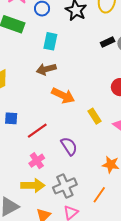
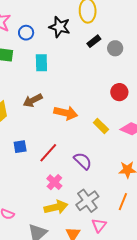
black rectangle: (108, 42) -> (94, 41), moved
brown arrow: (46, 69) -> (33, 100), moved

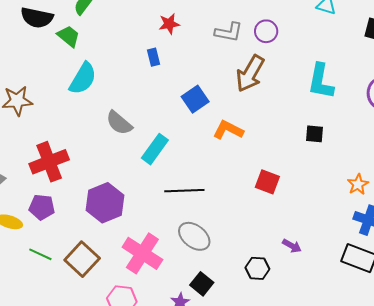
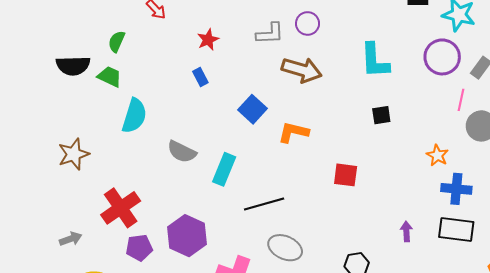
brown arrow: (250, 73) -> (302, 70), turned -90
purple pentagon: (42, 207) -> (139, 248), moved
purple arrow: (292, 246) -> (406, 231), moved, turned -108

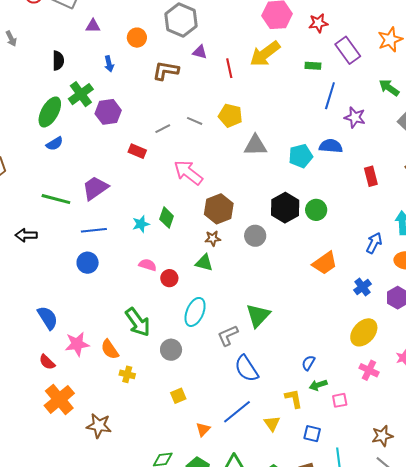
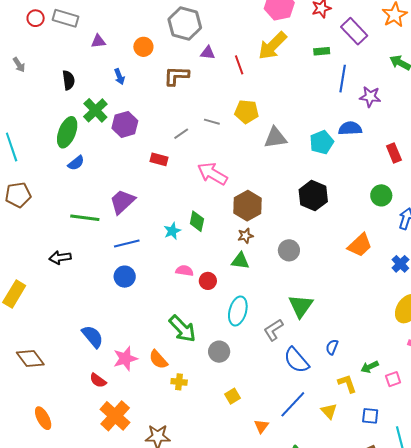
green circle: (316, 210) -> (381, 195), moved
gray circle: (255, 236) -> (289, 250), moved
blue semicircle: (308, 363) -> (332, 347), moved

== Your task ==
Look through the entries and return each line that has the word "turned" in it.

== Output for this exercise ==
brown arrow: (250, 73) -> (302, 70), turned -90
purple arrow: (292, 246) -> (406, 231), moved, turned -108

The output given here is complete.